■ Problem statement ■
Every record below must be written out exactly. Leave out the pictures.

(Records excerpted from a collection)

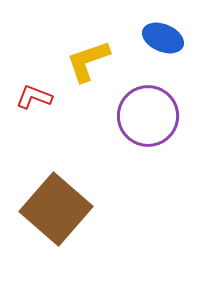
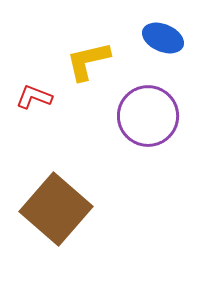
yellow L-shape: rotated 6 degrees clockwise
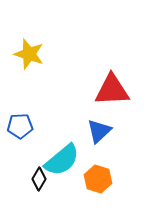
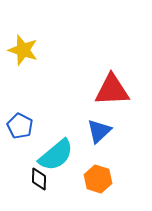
yellow star: moved 6 px left, 4 px up
blue pentagon: rotated 30 degrees clockwise
cyan semicircle: moved 6 px left, 5 px up
black diamond: rotated 30 degrees counterclockwise
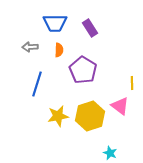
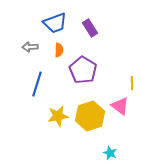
blue trapezoid: rotated 20 degrees counterclockwise
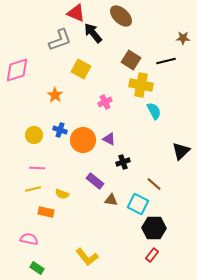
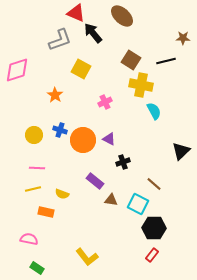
brown ellipse: moved 1 px right
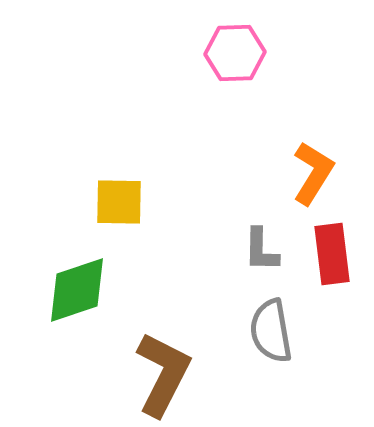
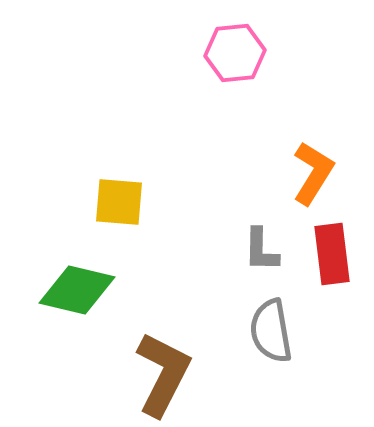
pink hexagon: rotated 4 degrees counterclockwise
yellow square: rotated 4 degrees clockwise
green diamond: rotated 32 degrees clockwise
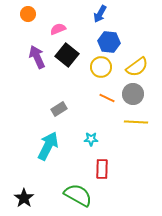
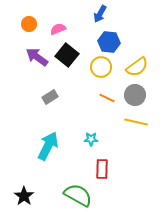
orange circle: moved 1 px right, 10 px down
purple arrow: rotated 30 degrees counterclockwise
gray circle: moved 2 px right, 1 px down
gray rectangle: moved 9 px left, 12 px up
yellow line: rotated 10 degrees clockwise
black star: moved 2 px up
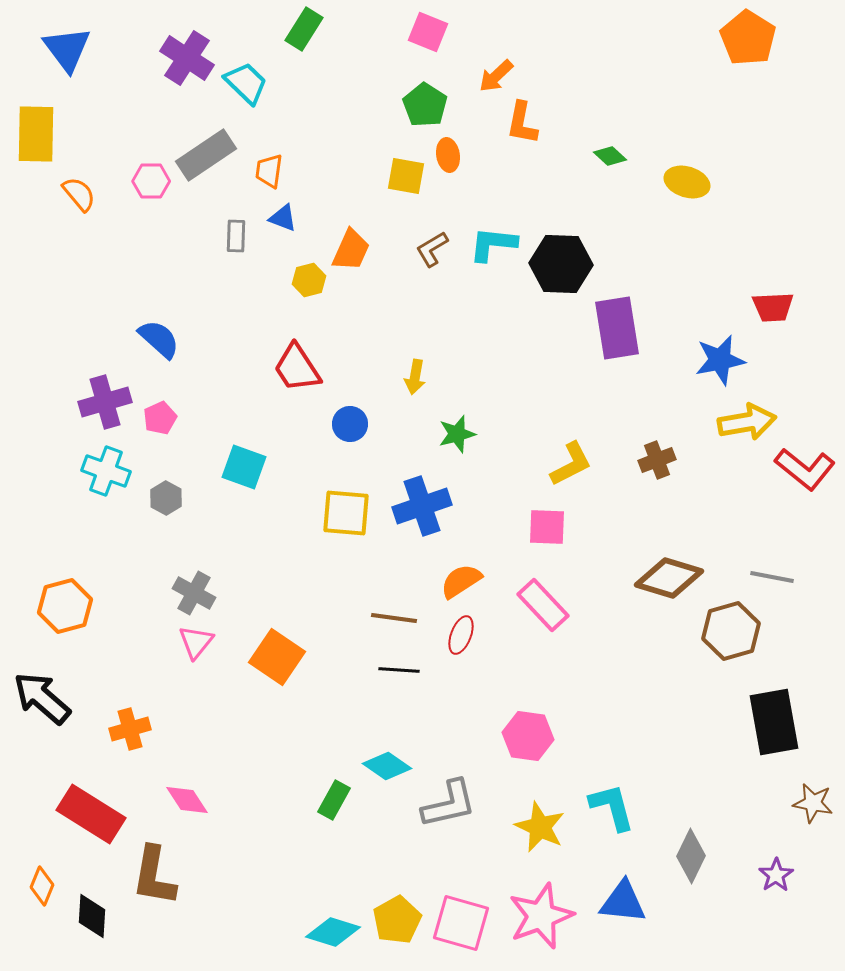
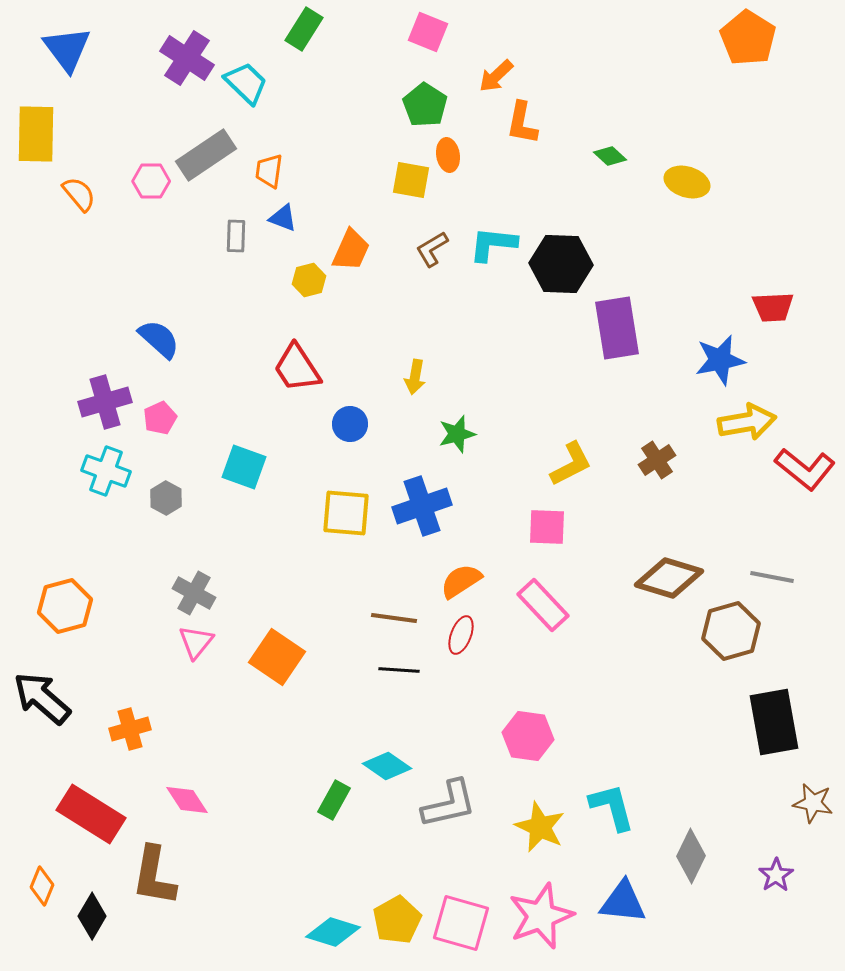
yellow square at (406, 176): moved 5 px right, 4 px down
brown cross at (657, 460): rotated 12 degrees counterclockwise
black diamond at (92, 916): rotated 27 degrees clockwise
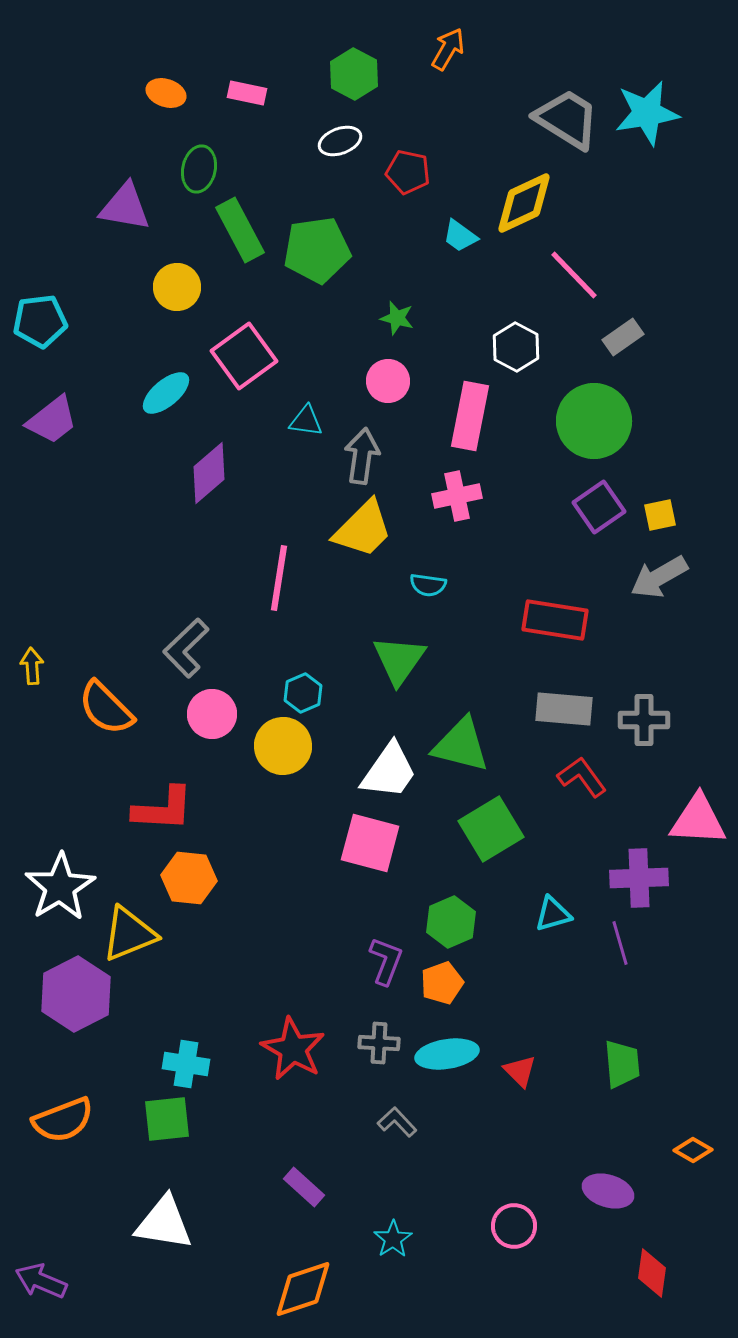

■ Solution to this exercise ■
yellow L-shape: rotated 6 degrees clockwise
yellow star: moved 6 px left, 4 px up
blue pentagon: rotated 30 degrees clockwise
cyan semicircle: moved 6 px left, 5 px up
black diamond: rotated 30 degrees counterclockwise
blue trapezoid: rotated 20 degrees counterclockwise
brown ellipse: moved 1 px right
pink hexagon: rotated 4 degrees counterclockwise
yellow square: rotated 4 degrees clockwise
green diamond: rotated 32 degrees clockwise
orange circle: moved 1 px right, 10 px down
purple arrow: rotated 30 degrees counterclockwise
gray circle: moved 2 px right, 1 px down
gray rectangle: moved 9 px left, 12 px up
yellow line: rotated 10 degrees clockwise
black star: moved 2 px up
yellow square at (406, 176): moved 5 px right, 4 px down
brown cross at (657, 460): rotated 12 degrees counterclockwise
black diamond at (92, 916): rotated 27 degrees clockwise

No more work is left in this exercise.